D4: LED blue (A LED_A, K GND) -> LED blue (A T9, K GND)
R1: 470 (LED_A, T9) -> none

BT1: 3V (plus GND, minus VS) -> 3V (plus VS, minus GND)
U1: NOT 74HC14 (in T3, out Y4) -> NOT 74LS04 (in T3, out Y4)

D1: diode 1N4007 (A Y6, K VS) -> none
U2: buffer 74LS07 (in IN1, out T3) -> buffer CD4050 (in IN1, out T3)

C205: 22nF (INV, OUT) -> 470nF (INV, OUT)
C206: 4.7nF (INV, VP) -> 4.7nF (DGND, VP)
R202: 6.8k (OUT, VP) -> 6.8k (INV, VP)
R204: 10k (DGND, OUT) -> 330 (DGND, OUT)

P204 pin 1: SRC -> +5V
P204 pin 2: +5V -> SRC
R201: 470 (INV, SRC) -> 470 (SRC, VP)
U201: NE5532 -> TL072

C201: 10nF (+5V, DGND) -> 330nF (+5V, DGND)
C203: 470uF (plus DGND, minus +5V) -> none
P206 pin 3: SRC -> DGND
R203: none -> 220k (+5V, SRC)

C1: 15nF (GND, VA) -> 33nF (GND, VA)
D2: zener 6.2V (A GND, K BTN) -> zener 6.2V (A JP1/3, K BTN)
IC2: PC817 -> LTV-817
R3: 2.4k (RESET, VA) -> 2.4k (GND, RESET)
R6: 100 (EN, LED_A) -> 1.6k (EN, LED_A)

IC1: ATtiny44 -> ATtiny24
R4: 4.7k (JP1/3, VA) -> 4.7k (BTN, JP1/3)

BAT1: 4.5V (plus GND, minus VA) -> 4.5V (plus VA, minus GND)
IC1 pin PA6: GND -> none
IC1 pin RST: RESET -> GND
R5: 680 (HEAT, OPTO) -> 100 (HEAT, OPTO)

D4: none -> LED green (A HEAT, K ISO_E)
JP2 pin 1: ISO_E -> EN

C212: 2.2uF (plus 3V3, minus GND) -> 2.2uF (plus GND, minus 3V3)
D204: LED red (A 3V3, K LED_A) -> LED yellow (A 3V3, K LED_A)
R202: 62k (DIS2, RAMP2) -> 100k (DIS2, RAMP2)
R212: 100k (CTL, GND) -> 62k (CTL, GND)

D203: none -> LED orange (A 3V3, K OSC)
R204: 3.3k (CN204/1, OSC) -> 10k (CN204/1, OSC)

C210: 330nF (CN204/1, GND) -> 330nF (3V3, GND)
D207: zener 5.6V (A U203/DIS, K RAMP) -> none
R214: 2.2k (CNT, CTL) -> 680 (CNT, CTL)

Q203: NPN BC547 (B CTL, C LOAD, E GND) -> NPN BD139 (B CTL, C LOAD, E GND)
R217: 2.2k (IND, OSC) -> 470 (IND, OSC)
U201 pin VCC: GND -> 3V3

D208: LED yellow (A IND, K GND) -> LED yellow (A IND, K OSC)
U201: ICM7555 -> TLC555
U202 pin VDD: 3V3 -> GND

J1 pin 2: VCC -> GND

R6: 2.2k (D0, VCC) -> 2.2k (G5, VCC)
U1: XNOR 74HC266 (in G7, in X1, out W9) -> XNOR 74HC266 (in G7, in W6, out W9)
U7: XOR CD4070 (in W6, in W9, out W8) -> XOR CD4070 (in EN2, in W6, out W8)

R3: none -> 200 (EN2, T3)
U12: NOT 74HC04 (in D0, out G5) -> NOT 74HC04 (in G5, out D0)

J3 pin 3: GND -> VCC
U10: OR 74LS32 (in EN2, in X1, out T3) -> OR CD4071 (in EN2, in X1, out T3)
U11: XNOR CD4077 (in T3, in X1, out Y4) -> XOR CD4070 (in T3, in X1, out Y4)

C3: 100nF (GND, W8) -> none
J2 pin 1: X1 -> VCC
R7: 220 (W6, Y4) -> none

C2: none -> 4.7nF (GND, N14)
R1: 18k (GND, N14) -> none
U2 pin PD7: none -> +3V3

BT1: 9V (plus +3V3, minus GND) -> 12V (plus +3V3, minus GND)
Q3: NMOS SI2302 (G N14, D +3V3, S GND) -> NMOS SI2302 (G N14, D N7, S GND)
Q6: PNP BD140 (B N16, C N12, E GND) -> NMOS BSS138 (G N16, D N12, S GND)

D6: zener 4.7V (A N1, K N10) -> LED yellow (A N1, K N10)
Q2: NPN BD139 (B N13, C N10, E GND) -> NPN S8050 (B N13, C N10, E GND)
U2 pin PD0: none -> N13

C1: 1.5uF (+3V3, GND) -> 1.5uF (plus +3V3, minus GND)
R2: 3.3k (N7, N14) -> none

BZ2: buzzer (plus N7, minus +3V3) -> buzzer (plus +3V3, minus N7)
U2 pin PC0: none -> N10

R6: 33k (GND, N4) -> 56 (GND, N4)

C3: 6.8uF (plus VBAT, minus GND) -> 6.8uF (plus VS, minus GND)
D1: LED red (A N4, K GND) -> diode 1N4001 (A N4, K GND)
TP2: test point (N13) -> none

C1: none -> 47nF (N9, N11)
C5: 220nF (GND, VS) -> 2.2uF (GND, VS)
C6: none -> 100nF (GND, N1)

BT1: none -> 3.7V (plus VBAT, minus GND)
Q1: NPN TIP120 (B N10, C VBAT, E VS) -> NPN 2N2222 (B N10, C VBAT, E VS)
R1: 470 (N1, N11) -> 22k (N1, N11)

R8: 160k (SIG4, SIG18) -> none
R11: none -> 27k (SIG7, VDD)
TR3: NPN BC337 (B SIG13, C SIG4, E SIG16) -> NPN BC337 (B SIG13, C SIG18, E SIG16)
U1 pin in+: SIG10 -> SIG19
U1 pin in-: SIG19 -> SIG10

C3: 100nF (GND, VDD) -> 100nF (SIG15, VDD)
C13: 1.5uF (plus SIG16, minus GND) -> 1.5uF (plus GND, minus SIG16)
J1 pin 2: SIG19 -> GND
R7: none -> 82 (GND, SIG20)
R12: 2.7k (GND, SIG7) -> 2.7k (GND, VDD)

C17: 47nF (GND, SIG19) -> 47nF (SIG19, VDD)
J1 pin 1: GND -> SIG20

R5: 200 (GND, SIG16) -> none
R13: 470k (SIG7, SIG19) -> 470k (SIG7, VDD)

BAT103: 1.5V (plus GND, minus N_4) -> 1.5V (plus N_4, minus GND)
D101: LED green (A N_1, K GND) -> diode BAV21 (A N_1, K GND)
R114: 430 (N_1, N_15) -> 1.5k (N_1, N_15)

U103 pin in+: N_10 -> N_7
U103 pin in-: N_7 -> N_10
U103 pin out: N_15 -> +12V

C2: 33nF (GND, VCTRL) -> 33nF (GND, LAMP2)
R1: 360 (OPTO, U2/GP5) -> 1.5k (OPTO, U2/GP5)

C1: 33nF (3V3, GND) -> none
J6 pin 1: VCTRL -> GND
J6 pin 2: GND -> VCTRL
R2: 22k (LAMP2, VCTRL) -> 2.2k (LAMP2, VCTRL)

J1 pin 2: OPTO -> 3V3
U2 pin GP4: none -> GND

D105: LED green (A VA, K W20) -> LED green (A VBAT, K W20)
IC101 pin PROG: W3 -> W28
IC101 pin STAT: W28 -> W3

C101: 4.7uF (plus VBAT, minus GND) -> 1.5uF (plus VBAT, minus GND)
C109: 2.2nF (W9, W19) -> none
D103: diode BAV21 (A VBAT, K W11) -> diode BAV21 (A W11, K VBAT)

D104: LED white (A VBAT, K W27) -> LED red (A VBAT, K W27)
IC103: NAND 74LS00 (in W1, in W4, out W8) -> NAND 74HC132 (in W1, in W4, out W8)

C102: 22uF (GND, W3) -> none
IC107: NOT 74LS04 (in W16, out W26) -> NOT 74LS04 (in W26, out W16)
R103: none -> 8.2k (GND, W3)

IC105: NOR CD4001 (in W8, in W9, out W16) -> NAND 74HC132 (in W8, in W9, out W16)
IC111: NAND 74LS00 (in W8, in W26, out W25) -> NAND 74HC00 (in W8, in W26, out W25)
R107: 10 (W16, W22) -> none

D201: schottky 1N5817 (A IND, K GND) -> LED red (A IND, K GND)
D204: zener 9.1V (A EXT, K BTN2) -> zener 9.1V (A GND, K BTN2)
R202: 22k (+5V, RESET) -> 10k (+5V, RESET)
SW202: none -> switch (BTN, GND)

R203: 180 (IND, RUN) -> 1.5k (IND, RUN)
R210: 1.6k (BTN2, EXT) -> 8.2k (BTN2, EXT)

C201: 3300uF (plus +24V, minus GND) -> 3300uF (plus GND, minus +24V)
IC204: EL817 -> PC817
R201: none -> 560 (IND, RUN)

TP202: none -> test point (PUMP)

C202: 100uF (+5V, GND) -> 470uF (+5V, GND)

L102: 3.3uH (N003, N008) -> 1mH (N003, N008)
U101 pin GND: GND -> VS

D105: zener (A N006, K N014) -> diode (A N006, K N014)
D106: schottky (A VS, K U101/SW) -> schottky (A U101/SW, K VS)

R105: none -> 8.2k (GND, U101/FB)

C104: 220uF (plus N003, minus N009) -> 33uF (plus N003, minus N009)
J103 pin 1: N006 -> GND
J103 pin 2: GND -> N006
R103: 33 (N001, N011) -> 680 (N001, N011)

EXERCISE DETAILS: Every line of the entries above that holds "green" should be copied out.

EXPECTED ANSWER:
D4: none -> LED green (A HEAT, K ISO_E)
D101: LED green (A N_1, K GND) -> diode BAV21 (A N_1, K GND)
D105: LED green (A VA, K W20) -> LED green (A VBAT, K W20)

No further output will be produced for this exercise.